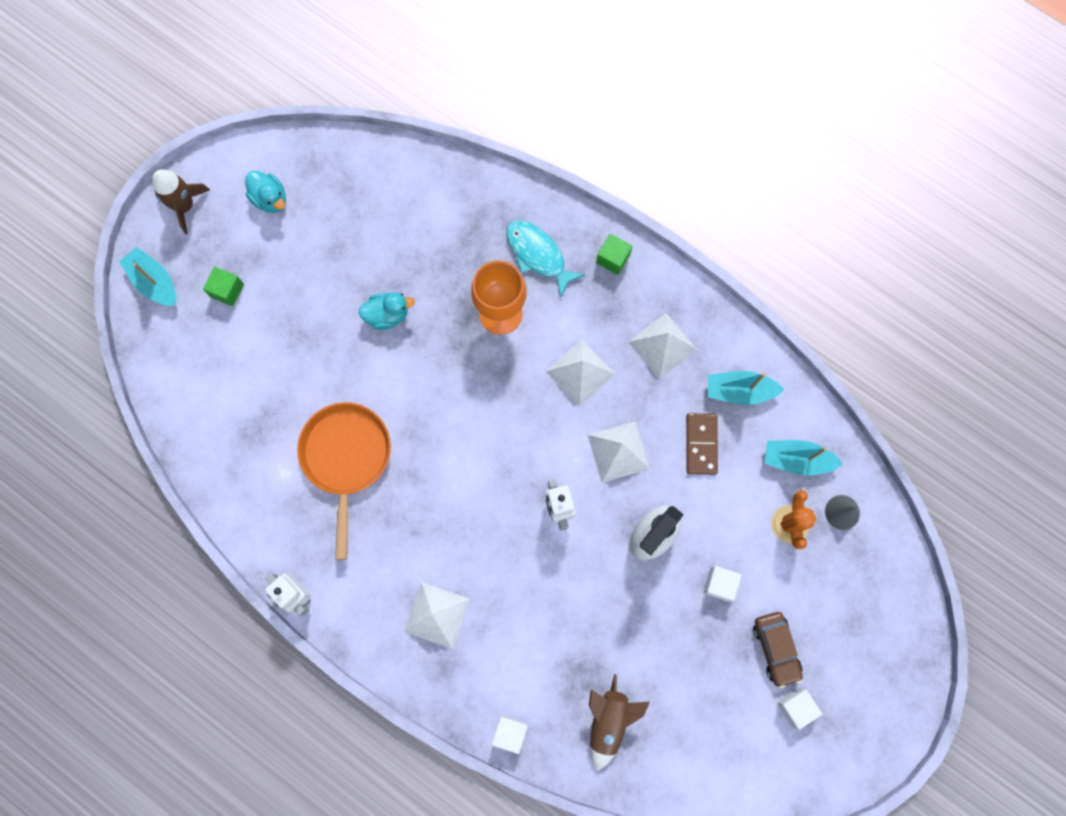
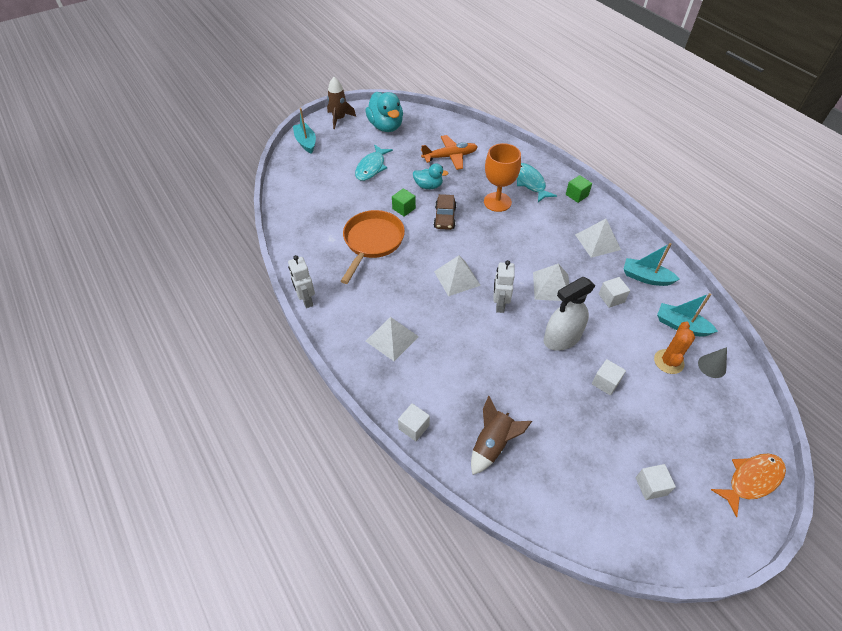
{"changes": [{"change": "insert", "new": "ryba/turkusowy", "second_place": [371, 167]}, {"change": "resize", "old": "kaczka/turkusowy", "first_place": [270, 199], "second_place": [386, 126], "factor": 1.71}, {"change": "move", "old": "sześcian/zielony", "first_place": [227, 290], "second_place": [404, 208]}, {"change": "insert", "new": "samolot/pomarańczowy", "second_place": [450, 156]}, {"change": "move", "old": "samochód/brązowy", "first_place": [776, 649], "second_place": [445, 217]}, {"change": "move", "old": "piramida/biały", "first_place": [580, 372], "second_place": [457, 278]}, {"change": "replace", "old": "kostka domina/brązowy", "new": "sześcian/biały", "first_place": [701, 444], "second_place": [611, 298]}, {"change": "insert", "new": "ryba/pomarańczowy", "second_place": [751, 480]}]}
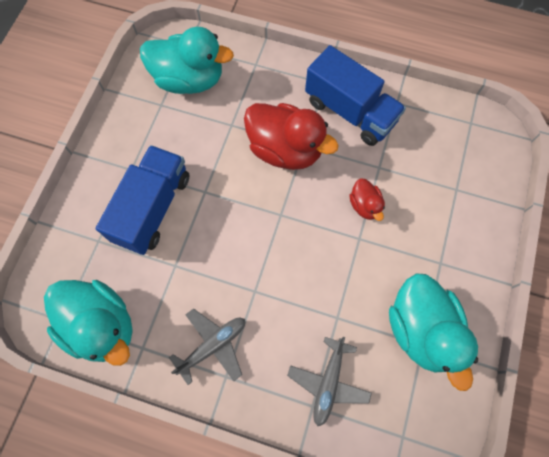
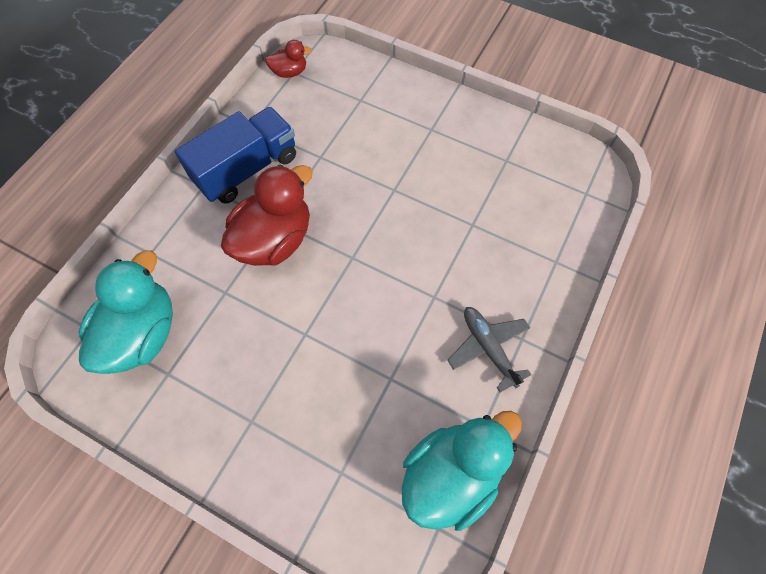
{"changes": [{"change": "move", "old": "kaczka/czerwony", "first_place": [365, 205], "second_place": [289, 72]}, {"change": "delete", "old": "ciężarówka/niebieski", "first_place": [153, 208]}, {"change": "delete", "old": "samolot/szary", "first_place": [328, 382]}, {"change": "delete", "old": "kaczka/turkusowy", "first_place": [421, 329]}]}
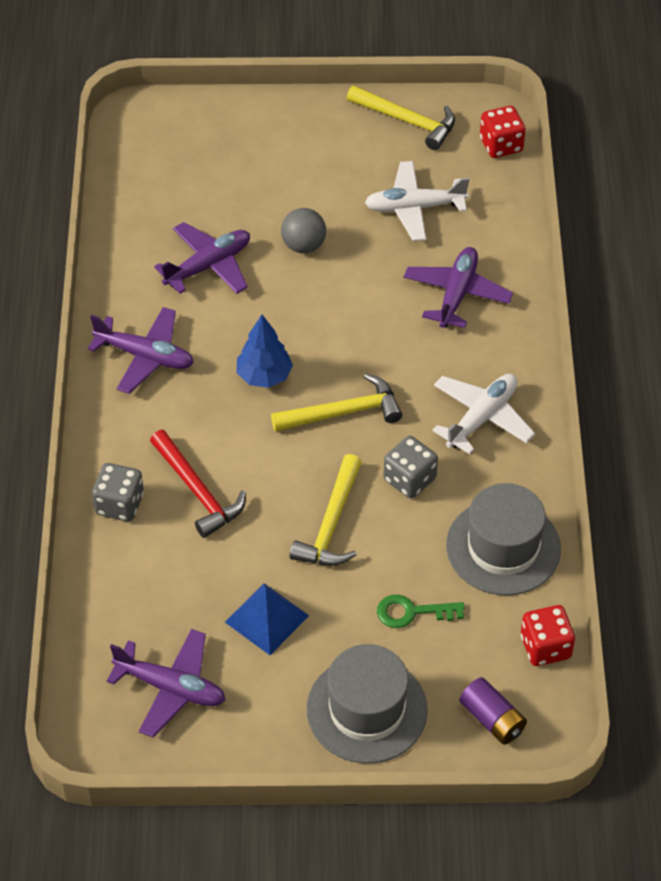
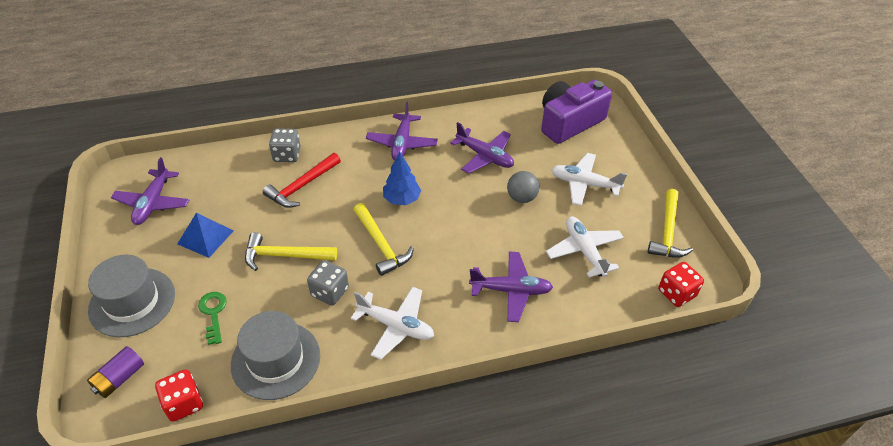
{"changes": [{"change": "insert", "new": "aparat fotograficzny/fioletowy", "second_place": [569, 122]}, {"change": "insert", "new": "samolot/biały", "second_place": [584, 184]}]}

Required action
Excluding the images, copy all of the material above verbatim.

Written solution
{"changes": [{"change": "insert", "new": "ryba/turkusowy", "second_place": [371, 167]}, {"change": "resize", "old": "kaczka/turkusowy", "first_place": [270, 199], "second_place": [386, 126], "factor": 1.71}, {"change": "move", "old": "sześcian/zielony", "first_place": [227, 290], "second_place": [404, 208]}, {"change": "insert", "new": "samolot/pomarańczowy", "second_place": [450, 156]}, {"change": "move", "old": "samochód/brązowy", "first_place": [776, 649], "second_place": [445, 217]}, {"change": "move", "old": "piramida/biały", "first_place": [580, 372], "second_place": [457, 278]}, {"change": "replace", "old": "kostka domina/brązowy", "new": "sześcian/biały", "first_place": [701, 444], "second_place": [611, 298]}, {"change": "insert", "new": "ryba/pomarańczowy", "second_place": [751, 480]}]}
{"changes": [{"change": "move", "old": "kaczka/czerwony", "first_place": [365, 205], "second_place": [289, 72]}, {"change": "delete", "old": "ciężarówka/niebieski", "first_place": [153, 208]}, {"change": "delete", "old": "samolot/szary", "first_place": [328, 382]}, {"change": "delete", "old": "kaczka/turkusowy", "first_place": [421, 329]}]}
{"changes": [{"change": "insert", "new": "aparat fotograficzny/fioletowy", "second_place": [569, 122]}, {"change": "insert", "new": "samolot/biały", "second_place": [584, 184]}]}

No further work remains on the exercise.